= WORK ITEM =
Output each record below exactly, leaving any picture out of the copy.

◆ ◆ ◆ ◆ ◆ ◆ ◆

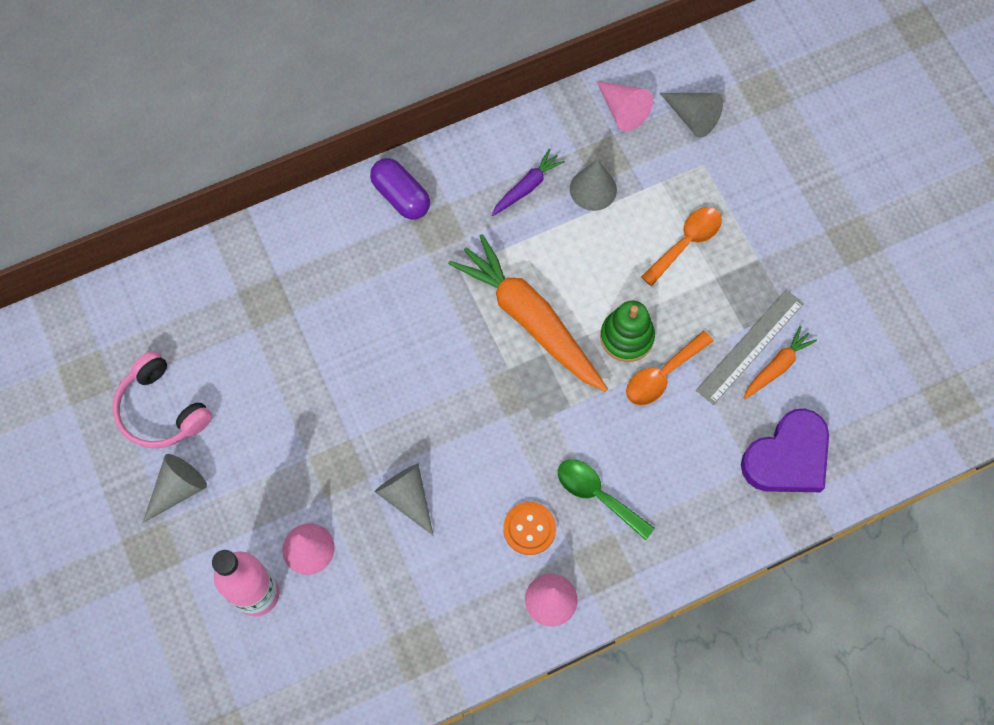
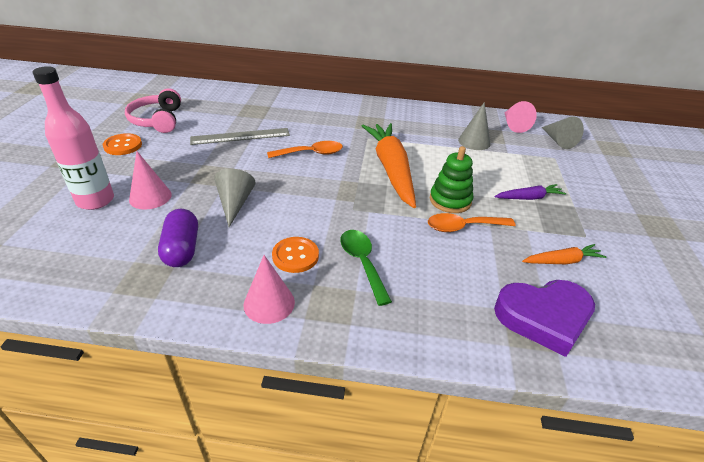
camera: 30 degrees right, 30 degrees down
(178, 489) = (123, 145): grey cone -> orange button
(401, 196) = (361, 108): purple capsule -> purple capsule (182, 249)
(527, 187) = (434, 128): purple carrot -> purple carrot (529, 198)
(686, 243) = (522, 180): orange spoon -> orange spoon (311, 153)
(750, 346) = (544, 242): grey ruler -> grey ruler (240, 136)

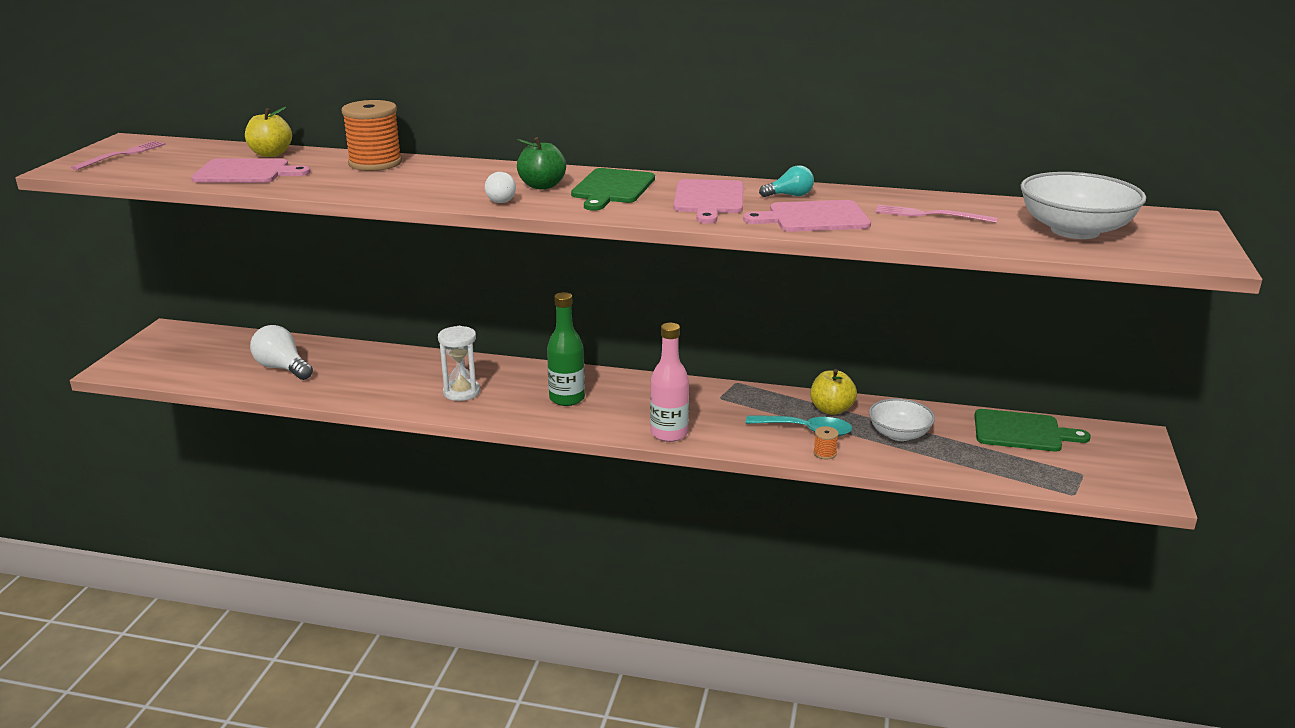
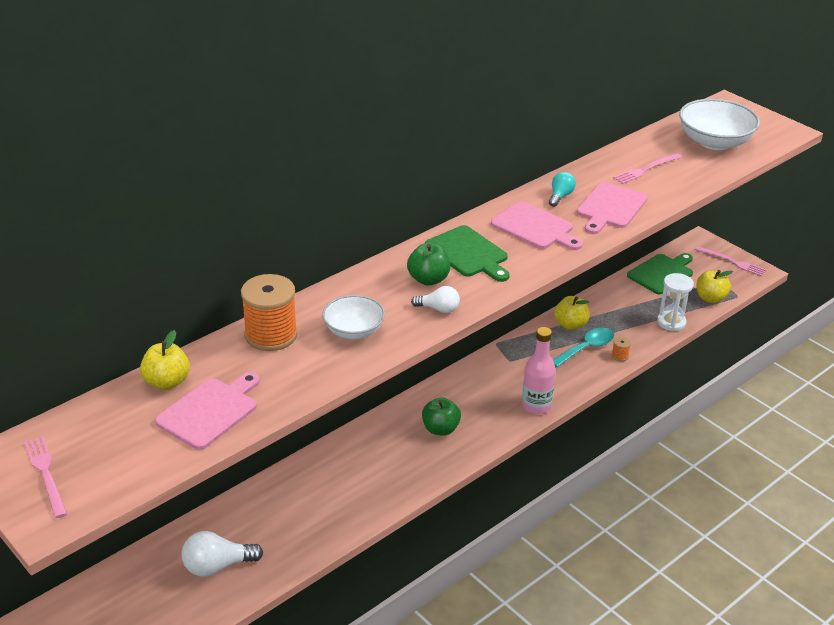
camera: 55 degrees left, 10 degrees up
(461, 392) = (375, 477): white hourglass -> white hourglass (671, 322)
(567, 398) = (440, 429): green bottle -> green apple
(899, 434) = (624, 316): white bowl -> white bowl (354, 331)
(1033, 477) = (710, 298): none -> yellow apple
(1137, 469) = (732, 262): none -> pink fork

◆ ◆ ◆ ◆ ◆ ◆ ◆

= ANSWER SPACE =
camera: 30 degrees right, 30 degrees down
(178, 489) = (123, 145): grey cone -> orange button
(401, 196) = (361, 108): purple capsule -> purple capsule (182, 249)
(527, 187) = (434, 128): purple carrot -> purple carrot (529, 198)
(686, 243) = (522, 180): orange spoon -> orange spoon (311, 153)
(750, 346) = (544, 242): grey ruler -> grey ruler (240, 136)

camera: 55 degrees left, 10 degrees up
(461, 392) = (375, 477): white hourglass -> white hourglass (671, 322)
(567, 398) = (440, 429): green bottle -> green apple
(899, 434) = (624, 316): white bowl -> white bowl (354, 331)
(1033, 477) = (710, 298): none -> yellow apple
(1137, 469) = (732, 262): none -> pink fork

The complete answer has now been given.